**Instructions for the task:**
Below are several entries. Transcribe exactly those lines that fall from the one with "blue brick A12 level" through the one with "cyan brick D8:F8", end lines included.

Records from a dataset
..........

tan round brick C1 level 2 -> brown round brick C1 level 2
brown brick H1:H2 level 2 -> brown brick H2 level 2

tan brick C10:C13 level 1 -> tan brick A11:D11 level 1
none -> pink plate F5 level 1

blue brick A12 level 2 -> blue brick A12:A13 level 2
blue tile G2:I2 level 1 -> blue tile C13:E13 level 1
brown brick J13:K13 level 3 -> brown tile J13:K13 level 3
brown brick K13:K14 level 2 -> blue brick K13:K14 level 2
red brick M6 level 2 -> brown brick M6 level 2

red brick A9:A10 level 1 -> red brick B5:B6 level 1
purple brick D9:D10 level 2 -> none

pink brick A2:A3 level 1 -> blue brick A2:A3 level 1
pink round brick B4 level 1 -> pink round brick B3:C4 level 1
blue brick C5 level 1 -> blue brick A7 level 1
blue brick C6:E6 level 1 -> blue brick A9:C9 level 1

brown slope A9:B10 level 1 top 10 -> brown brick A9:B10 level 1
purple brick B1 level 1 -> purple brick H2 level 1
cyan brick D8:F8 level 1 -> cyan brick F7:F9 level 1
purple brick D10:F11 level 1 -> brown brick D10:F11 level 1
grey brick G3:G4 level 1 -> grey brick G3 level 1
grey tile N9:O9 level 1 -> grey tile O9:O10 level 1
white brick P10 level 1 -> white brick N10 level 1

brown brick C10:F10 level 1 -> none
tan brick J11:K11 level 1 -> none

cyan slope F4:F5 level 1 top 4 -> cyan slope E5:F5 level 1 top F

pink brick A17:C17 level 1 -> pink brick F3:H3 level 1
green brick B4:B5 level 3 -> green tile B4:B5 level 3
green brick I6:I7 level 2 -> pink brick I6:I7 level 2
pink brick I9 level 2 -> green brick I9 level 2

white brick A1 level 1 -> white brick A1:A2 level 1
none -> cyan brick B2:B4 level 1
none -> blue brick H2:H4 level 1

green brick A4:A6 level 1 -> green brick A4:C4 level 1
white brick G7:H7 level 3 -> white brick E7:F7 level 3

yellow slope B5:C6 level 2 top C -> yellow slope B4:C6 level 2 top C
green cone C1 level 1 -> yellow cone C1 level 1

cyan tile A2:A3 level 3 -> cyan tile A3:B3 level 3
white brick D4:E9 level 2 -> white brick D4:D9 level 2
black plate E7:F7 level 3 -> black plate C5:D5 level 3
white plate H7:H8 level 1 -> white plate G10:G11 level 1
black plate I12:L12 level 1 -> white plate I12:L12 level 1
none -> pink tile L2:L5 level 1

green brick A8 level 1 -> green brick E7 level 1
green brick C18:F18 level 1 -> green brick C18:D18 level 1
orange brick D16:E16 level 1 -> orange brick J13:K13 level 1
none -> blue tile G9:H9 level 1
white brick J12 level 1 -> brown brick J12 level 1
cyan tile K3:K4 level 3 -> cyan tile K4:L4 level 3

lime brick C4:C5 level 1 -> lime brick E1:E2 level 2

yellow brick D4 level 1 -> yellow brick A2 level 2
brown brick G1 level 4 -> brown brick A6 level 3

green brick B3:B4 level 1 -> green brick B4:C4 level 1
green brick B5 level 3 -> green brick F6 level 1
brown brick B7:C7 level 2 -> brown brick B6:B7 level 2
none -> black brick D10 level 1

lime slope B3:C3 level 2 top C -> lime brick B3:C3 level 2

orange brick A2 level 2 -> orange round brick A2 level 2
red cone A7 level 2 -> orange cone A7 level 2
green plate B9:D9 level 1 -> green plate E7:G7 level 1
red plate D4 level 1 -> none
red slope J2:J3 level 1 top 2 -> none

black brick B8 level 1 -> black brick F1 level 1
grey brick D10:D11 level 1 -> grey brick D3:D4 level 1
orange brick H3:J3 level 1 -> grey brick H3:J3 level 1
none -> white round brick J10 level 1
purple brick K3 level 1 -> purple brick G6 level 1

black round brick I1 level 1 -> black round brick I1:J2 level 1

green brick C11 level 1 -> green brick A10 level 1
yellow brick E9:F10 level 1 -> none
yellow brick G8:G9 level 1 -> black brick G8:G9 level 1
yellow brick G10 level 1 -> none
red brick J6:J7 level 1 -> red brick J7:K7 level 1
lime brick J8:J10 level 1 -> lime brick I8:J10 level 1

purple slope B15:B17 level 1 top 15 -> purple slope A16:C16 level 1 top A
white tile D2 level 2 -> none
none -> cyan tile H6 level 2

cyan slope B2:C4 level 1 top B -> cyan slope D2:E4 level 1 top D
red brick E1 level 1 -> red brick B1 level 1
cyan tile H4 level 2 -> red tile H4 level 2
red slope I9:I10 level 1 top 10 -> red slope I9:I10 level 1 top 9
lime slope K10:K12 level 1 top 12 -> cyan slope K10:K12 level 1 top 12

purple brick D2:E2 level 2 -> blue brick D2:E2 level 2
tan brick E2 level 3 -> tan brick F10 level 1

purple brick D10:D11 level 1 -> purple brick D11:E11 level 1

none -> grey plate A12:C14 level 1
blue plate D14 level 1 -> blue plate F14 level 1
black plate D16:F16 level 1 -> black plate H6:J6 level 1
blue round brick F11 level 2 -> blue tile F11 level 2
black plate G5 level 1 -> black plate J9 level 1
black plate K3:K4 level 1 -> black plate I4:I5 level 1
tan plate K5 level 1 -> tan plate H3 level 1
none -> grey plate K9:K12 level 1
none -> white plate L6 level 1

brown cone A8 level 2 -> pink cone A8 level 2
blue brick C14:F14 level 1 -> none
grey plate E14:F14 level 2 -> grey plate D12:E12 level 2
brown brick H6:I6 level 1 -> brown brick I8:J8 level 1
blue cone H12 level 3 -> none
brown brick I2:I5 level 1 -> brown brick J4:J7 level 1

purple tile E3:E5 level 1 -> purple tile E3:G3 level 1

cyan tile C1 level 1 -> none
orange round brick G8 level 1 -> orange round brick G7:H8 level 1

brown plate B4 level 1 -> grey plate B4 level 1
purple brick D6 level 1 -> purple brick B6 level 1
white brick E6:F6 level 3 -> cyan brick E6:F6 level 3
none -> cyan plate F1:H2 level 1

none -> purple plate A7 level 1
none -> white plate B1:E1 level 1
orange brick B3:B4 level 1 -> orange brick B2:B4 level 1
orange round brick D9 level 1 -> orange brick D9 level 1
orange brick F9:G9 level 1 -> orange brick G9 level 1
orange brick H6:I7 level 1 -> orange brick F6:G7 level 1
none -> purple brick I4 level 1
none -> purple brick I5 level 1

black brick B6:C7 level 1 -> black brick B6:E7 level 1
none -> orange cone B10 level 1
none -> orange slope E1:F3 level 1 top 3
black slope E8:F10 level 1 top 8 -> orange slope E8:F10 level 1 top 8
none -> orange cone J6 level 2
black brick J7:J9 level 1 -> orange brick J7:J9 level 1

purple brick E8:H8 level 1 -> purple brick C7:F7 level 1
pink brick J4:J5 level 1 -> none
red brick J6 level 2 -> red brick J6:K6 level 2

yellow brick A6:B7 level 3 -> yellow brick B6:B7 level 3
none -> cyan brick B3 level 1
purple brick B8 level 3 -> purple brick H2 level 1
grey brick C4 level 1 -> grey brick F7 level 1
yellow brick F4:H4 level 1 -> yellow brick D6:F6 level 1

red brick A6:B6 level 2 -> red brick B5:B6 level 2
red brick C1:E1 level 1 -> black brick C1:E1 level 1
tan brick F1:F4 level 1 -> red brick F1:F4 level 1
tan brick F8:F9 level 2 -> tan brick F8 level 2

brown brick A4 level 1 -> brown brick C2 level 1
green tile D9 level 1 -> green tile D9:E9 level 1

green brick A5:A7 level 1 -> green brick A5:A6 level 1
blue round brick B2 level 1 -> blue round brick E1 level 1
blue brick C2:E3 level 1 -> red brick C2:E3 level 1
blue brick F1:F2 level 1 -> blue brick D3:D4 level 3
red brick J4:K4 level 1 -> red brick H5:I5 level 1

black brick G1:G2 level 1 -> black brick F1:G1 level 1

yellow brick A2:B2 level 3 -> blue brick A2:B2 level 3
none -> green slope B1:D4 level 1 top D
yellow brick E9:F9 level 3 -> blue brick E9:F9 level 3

..........

**Completed exercise:**
blue brick A12 level 2 -> blue brick A12:A13 level 2
blue tile G2:I2 level 1 -> blue tile C13:E13 level 1
brown brick J13:K13 level 3 -> brown tile J13:K13 level 3
brown brick K13:K14 level 2 -> blue brick K13:K14 level 2
red brick M6 level 2 -> brown brick M6 level 2

red brick A9:A10 level 1 -> red brick B5:B6 level 1
purple brick D9:D10 level 2 -> none

pink brick A2:A3 level 1 -> blue brick A2:A3 level 1
pink round brick B4 level 1 -> pink round brick B3:C4 level 1
blue brick C5 level 1 -> blue brick A7 level 1
blue brick C6:E6 level 1 -> blue brick A9:C9 level 1

brown slope A9:B10 level 1 top 10 -> brown brick A9:B10 level 1
purple brick B1 level 1 -> purple brick H2 level 1
cyan brick D8:F8 level 1 -> cyan brick F7:F9 level 1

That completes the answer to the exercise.